Repeat all of the data exactly. Leave nothing out.

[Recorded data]
======

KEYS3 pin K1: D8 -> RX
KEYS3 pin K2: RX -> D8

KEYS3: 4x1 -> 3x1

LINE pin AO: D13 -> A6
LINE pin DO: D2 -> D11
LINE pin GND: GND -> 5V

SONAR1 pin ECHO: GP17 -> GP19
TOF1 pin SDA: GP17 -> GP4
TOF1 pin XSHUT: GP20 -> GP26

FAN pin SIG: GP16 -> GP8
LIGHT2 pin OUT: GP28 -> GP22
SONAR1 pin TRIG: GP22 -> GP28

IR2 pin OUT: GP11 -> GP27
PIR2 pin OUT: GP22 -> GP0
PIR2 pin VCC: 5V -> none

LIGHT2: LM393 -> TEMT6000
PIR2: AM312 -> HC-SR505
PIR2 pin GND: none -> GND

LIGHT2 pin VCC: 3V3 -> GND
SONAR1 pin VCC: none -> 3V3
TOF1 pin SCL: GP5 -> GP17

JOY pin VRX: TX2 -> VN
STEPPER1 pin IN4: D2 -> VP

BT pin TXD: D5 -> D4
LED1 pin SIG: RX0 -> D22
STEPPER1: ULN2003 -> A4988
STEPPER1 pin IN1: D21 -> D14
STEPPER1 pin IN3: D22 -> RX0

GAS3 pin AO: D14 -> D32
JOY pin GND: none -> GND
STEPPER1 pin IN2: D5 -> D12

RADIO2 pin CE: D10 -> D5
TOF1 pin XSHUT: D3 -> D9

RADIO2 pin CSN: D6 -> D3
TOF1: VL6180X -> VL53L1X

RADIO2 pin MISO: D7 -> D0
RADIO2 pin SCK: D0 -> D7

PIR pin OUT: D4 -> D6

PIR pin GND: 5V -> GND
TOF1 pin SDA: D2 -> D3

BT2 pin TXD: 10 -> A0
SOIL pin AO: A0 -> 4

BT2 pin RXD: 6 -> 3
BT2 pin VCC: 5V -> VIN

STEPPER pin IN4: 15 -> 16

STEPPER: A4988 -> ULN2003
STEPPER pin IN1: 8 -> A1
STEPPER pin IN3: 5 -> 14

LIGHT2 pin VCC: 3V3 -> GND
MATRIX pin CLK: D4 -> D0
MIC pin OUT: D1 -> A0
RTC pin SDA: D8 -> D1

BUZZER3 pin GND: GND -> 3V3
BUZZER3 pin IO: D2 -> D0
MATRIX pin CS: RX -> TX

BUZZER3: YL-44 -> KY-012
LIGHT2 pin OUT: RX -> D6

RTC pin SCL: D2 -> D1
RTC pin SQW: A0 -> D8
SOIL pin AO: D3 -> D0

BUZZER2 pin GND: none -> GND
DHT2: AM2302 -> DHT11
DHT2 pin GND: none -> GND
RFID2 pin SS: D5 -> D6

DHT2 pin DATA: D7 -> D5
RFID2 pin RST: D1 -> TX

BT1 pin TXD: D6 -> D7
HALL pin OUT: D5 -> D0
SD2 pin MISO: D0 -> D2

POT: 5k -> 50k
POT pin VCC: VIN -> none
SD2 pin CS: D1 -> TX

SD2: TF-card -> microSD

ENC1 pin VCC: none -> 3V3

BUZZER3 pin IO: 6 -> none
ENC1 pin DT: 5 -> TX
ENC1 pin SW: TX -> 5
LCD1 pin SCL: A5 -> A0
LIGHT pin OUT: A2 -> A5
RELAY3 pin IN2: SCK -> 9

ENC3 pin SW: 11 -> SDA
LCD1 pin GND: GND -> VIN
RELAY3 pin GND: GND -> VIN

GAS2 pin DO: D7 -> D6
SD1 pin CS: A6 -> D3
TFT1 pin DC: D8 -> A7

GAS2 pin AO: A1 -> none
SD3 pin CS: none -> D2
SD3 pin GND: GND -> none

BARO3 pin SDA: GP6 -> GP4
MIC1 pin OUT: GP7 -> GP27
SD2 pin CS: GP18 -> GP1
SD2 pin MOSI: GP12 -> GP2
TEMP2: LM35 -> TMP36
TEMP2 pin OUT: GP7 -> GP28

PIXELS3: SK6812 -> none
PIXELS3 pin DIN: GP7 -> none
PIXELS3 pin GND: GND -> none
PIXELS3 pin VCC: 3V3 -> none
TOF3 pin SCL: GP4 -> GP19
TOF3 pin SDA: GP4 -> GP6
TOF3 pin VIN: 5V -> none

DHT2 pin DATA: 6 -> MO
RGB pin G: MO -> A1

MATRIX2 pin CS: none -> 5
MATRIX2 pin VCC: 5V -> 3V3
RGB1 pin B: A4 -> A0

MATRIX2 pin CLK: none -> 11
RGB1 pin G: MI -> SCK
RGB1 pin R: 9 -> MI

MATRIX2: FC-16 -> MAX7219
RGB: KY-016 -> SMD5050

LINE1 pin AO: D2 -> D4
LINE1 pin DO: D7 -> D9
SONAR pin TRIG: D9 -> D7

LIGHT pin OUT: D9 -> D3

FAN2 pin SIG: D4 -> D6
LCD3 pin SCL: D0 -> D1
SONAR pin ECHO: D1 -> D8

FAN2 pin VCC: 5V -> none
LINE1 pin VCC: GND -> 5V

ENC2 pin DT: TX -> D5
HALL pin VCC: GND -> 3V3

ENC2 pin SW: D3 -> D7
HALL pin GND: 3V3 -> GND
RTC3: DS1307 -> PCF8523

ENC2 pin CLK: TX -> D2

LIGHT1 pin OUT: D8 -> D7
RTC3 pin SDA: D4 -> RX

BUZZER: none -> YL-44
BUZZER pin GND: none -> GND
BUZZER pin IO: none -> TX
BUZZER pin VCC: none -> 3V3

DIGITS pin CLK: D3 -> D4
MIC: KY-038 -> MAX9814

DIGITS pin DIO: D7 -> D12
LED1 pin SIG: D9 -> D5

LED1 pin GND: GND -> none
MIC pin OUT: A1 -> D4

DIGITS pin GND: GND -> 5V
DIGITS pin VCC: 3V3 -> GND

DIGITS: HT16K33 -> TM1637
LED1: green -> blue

======

• WRITTEN RESPONSE:
KEYS3 pin K1: D8 -> RX
KEYS3 pin K2: RX -> D8

KEYS3: 4x1 -> 3x1

LINE pin AO: D13 -> A6
LINE pin DO: D2 -> D11
LINE pin GND: GND -> 5V

SONAR1 pin ECHO: GP17 -> GP19
TOF1 pin SDA: GP17 -> GP4
TOF1 pin XSHUT: GP20 -> GP26

FAN pin SIG: GP16 -> GP8
LIGHT2 pin OUT: GP28 -> GP22
SONAR1 pin TRIG: GP22 -> GP28

IR2 pin OUT: GP11 -> GP27
PIR2 pin OUT: GP22 -> GP0
PIR2 pin VCC: 5V -> none

LIGHT2: LM393 -> TEMT6000
PIR2: AM312 -> HC-SR505
PIR2 pin GND: none -> GND

LIGHT2 pin VCC: 3V3 -> GND
SONAR1 pin VCC: none -> 3V3
TOF1 pin SCL: GP5 -> GP17

JOY pin VRX: TX2 -> VN
STEPPER1 pin IN4: D2 -> VP

BT pin TXD: D5 -> D4
LED1 pin SIG: RX0 -> D22
STEPPER1: ULN2003 -> A4988
STEPPER1 pin IN1: D21 -> D14
STEPPER1 pin IN3: D22 -> RX0

GAS3 pin AO: D14 -> D32
JOY pin GND: none -> GND
STEPPER1 pin IN2: D5 -> D12

RADIO2 pin CE: D10 -> D5
TOF1 pin XSHUT: D3 -> D9

RADIO2 pin CSN: D6 -> D3
TOF1: VL6180X -> VL53L1X

RADIO2 pin MISO: D7 -> D0
RADIO2 pin SCK: D0 -> D7

PIR pin OUT: D4 -> D6

PIR pin GND: 5V -> GND
TOF1 pin SDA: D2 -> D3

BT2 pin TXD: 10 -> A0
SOIL pin AO: A0 -> 4

BT2 pin RXD: 6 -> 3
BT2 pin VCC: 5V -> VIN

STEPPER pin IN4: 15 -> 16

STEPPER: A4988 -> ULN2003
STEPPER pin IN1: 8 -> A1
STEPPER pin IN3: 5 -> 14

LIGHT2 pin VCC: 3V3 -> GND
MATRIX pin CLK: D4 -> D0
MIC pin OUT: D1 -> A0
RTC pin SDA: D8 -> D1

BUZZER3 pin GND: GND -> 3V3
BUZZER3 pin IO: D2 -> D0
MATRIX pin CS: RX -> TX

BUZZER3: YL-44 -> KY-012
LIGHT2 pin OUT: RX -> D6

RTC pin SCL: D2 -> D1
RTC pin SQW: A0 -> D8
SOIL pin AO: D3 -> D0

BUZZER2 pin GND: none -> GND
DHT2: AM2302 -> DHT11
DHT2 pin GND: none -> GND
RFID2 pin SS: D5 -> D6

DHT2 pin DATA: D7 -> D5
RFID2 pin RST: D1 -> TX

BT1 pin TXD: D6 -> D7
HALL pin OUT: D5 -> D0
SD2 pin MISO: D0 -> D2

POT: 5k -> 50k
POT pin VCC: VIN -> none
SD2 pin CS: D1 -> TX

SD2: TF-card -> microSD

ENC1 pin VCC: none -> 3V3

BUZZER3 pin IO: 6 -> none
ENC1 pin DT: 5 -> TX
ENC1 pin SW: TX -> 5
LCD1 pin SCL: A5 -> A0
LIGHT pin OUT: A2 -> A5
RELAY3 pin IN2: SCK -> 9

ENC3 pin SW: 11 -> SDA
LCD1 pin GND: GND -> VIN
RELAY3 pin GND: GND -> VIN

GAS2 pin DO: D7 -> D6
SD1 pin CS: A6 -> D3
TFT1 pin DC: D8 -> A7

GAS2 pin AO: A1 -> none
SD3 pin CS: none -> D2
SD3 pin GND: GND -> none

BARO3 pin SDA: GP6 -> GP4
MIC1 pin OUT: GP7 -> GP27
SD2 pin CS: GP18 -> GP1
SD2 pin MOSI: GP12 -> GP2
TEMP2: LM35 -> TMP36
TEMP2 pin OUT: GP7 -> GP28

PIXELS3: SK6812 -> none
PIXELS3 pin DIN: GP7 -> none
PIXELS3 pin GND: GND -> none
PIXELS3 pin VCC: 3V3 -> none
TOF3 pin SCL: GP4 -> GP19
TOF3 pin SDA: GP4 -> GP6
TOF3 pin VIN: 5V -> none

DHT2 pin DATA: 6 -> MO
RGB pin G: MO -> A1

MATRIX2 pin CS: none -> 5
MATRIX2 pin VCC: 5V -> 3V3
RGB1 pin B: A4 -> A0

MATRIX2 pin CLK: none -> 11
RGB1 pin G: MI -> SCK
RGB1 pin R: 9 -> MI

MATRIX2: FC-16 -> MAX7219
RGB: KY-016 -> SMD5050

LINE1 pin AO: D2 -> D4
LINE1 pin DO: D7 -> D9
SONAR pin TRIG: D9 -> D7

LIGHT pin OUT: D9 -> D3

FAN2 pin SIG: D4 -> D6
LCD3 pin SCL: D0 -> D1
SONAR pin ECHO: D1 -> D8

FAN2 pin VCC: 5V -> none
LINE1 pin VCC: GND -> 5V

ENC2 pin DT: TX -> D5
HALL pin VCC: GND -> 3V3

ENC2 pin SW: D3 -> D7
HALL pin GND: 3V3 -> GND
RTC3: DS1307 -> PCF8523

ENC2 pin CLK: TX -> D2

LIGHT1 pin OUT: D8 -> D7
RTC3 pin SDA: D4 -> RX

BUZZER: none -> YL-44
BUZZER pin GND: none -> GND
BUZZER pin IO: none -> TX
BUZZER pin VCC: none -> 3V3

DIGITS pin CLK: D3 -> D4
MIC: KY-038 -> MAX9814

DIGITS pin DIO: D7 -> D12
LED1 pin SIG: D9 -> D5

LED1 pin GND: GND -> none
MIC pin OUT: A1 -> D4

DIGITS pin GND: GND -> 5V
DIGITS pin VCC: 3V3 -> GND

DIGITS: HT16K33 -> TM1637
LED1: green -> blue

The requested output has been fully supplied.